__Excerpted data__:
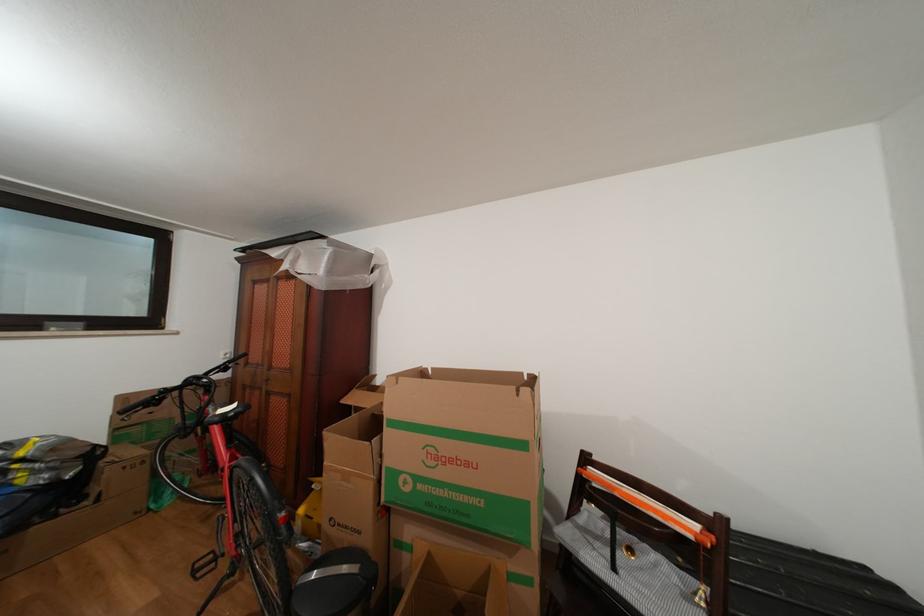
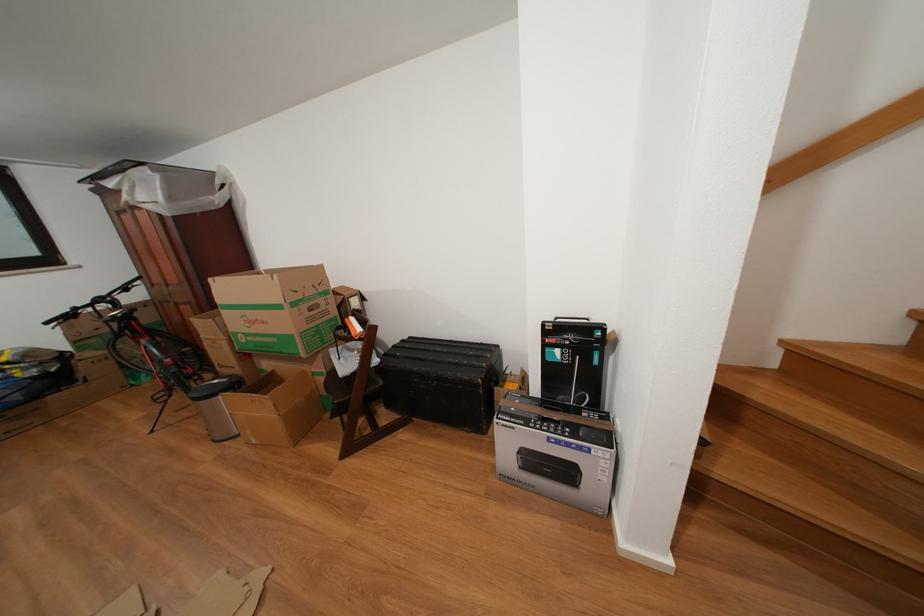
Based on the photo, what movement of the cameraman would produce the second image?

The cameraman moved toward right, backward.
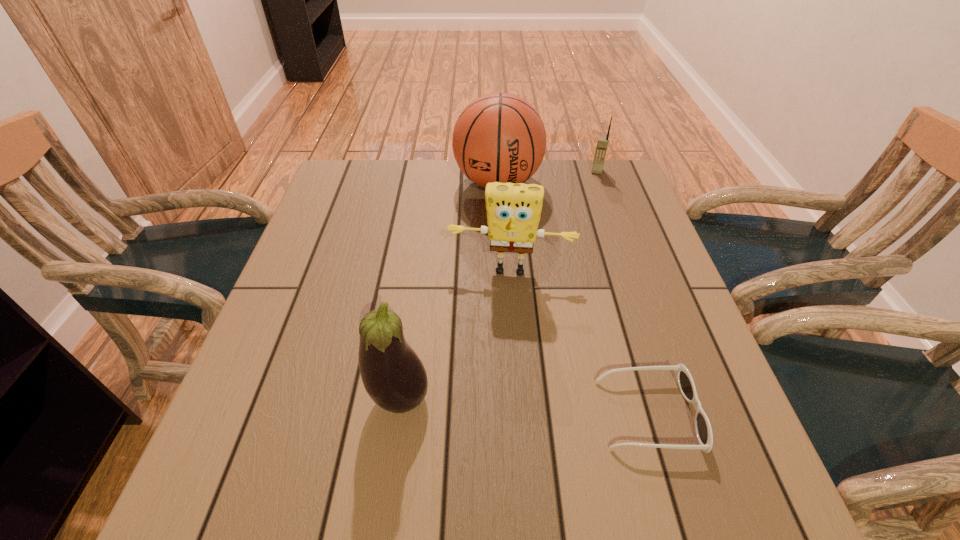
In order to click on vacant space on the desktop that is between the leftmost object and the shortest object and is positioned on the face of the sponge in this screenshot , I will do `click(501, 404)`.

Image resolution: width=960 pixels, height=540 pixels. I want to click on vacant spot on the desktop that is between the leftmost object and the sunglasses and is positioned on the front of the second shortest object, where the keypad is located, so click(x=549, y=407).

Locate an element on the screen. The height and width of the screenshot is (540, 960). free space on the desktop that is between the leftmost object and the shortest object and is positioned on the surface of the basketball near the brand logo is located at coordinates (488, 403).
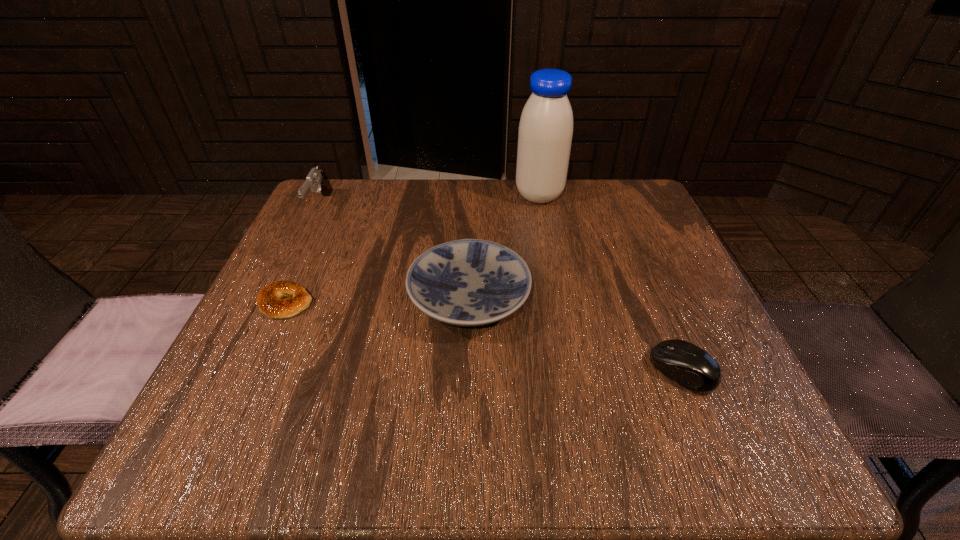
In the image, there is a desktop. Where is `vacant region at the far left corner`? vacant region at the far left corner is located at coordinates (321, 220).

The width and height of the screenshot is (960, 540). In order to click on vacant position at the far right corner of the desktop in this screenshot , I will do `click(635, 192)`.

The image size is (960, 540). I want to click on empty location between the shortest object and the third shortest object, so click(377, 301).

Locate an element on the screen. vacant area that lies between the tallest object and the bagel is located at coordinates (413, 249).

Locate an element on the screen. Image resolution: width=960 pixels, height=540 pixels. free area in between the shortest object and the second shortest object is located at coordinates (484, 337).

Locate an element on the screen. empty space between the tallest object and the fourth shortest object is located at coordinates (430, 201).

Identify the location of vacant space that's between the third shortest object and the second tallest object. (395, 253).

This screenshot has width=960, height=540. In order to click on free space between the tallest object and the bagel in this screenshot , I will do `click(413, 249)`.

Find the location of a particular element. The image size is (960, 540). vacant space that's between the second tallest object and the plate is located at coordinates (395, 253).

In order to click on the closest object relative to the third tallest object in this screenshot , I will do `click(269, 301)`.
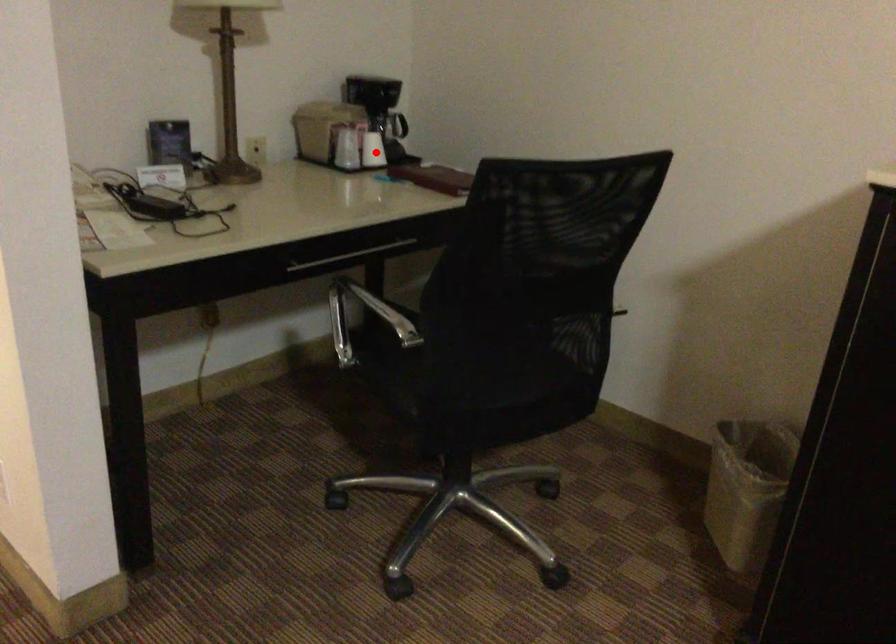
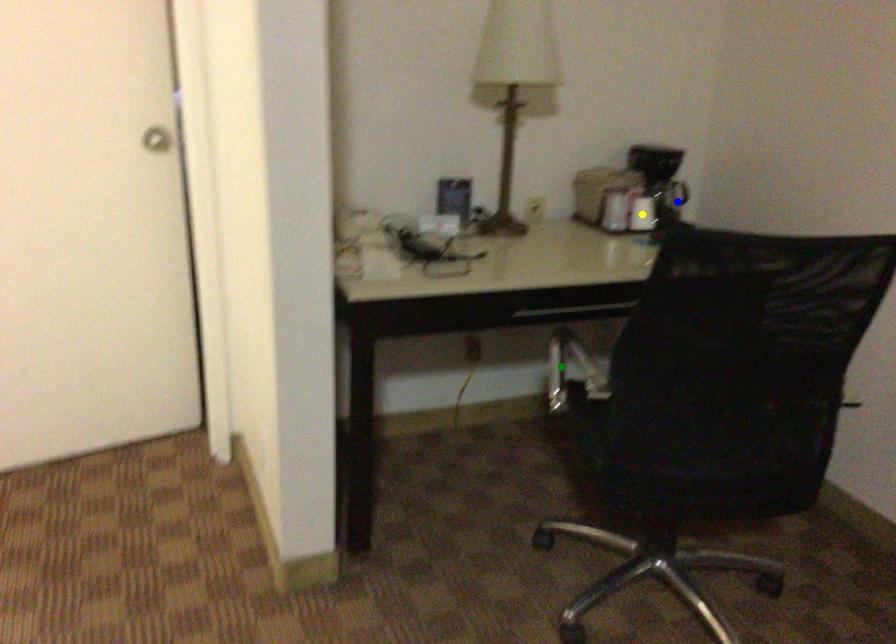
Question: I am providing you with two images of the same scene from different viewpoints. A red point is marked on the first image. You are given multiple points on the second image. Which point in image 2 represents the same 3d spot as the red point in image 1?

Choices:
 (A) green point
 (B) blue point
 (C) yellow point

Answer: (C)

__What the exercise asks__:
Copy out all of the lines above word for word, leaving out the pictures.

__Solution for this task__:
Based on the photo, what movement of the cameraman would produce the second image?

The cameraman moved toward right, backward.
In order to click on vacant space on the desktop that is between the leftmost object and the shortest object and is positioned on the face of the sponge in this screenshot , I will do `click(501, 404)`.

Image resolution: width=960 pixels, height=540 pixels. I want to click on vacant spot on the desktop that is between the leftmost object and the sunglasses and is positioned on the front of the second shortest object, where the keypad is located, so click(x=549, y=407).

Locate an element on the screen. The height and width of the screenshot is (540, 960). free space on the desktop that is between the leftmost object and the shortest object and is positioned on the surface of the basketball near the brand logo is located at coordinates (488, 403).
In the image, there is a desktop. Where is `vacant region at the far left corner`? vacant region at the far left corner is located at coordinates (321, 220).

The width and height of the screenshot is (960, 540). In order to click on vacant position at the far right corner of the desktop in this screenshot , I will do `click(635, 192)`.

The image size is (960, 540). I want to click on empty location between the shortest object and the third shortest object, so click(377, 301).

Locate an element on the screen. vacant area that lies between the tallest object and the bagel is located at coordinates (413, 249).

Locate an element on the screen. Image resolution: width=960 pixels, height=540 pixels. free area in between the shortest object and the second shortest object is located at coordinates (484, 337).

Locate an element on the screen. empty space between the tallest object and the fourth shortest object is located at coordinates (430, 201).

Identify the location of vacant space that's between the third shortest object and the second tallest object. (395, 253).

This screenshot has width=960, height=540. In order to click on free space between the tallest object and the bagel in this screenshot , I will do `click(413, 249)`.

Find the location of a particular element. The image size is (960, 540). vacant space that's between the second tallest object and the plate is located at coordinates (395, 253).

In order to click on the closest object relative to the third tallest object in this screenshot , I will do `click(269, 301)`.
Question: I am providing you with two images of the same scene from different viewpoints. A red point is marked on the first image. You are given multiple points on the second image. Which point in image 2 represents the same 3d spot as the red point in image 1?

Choices:
 (A) green point
 (B) blue point
 (C) yellow point

Answer: (C)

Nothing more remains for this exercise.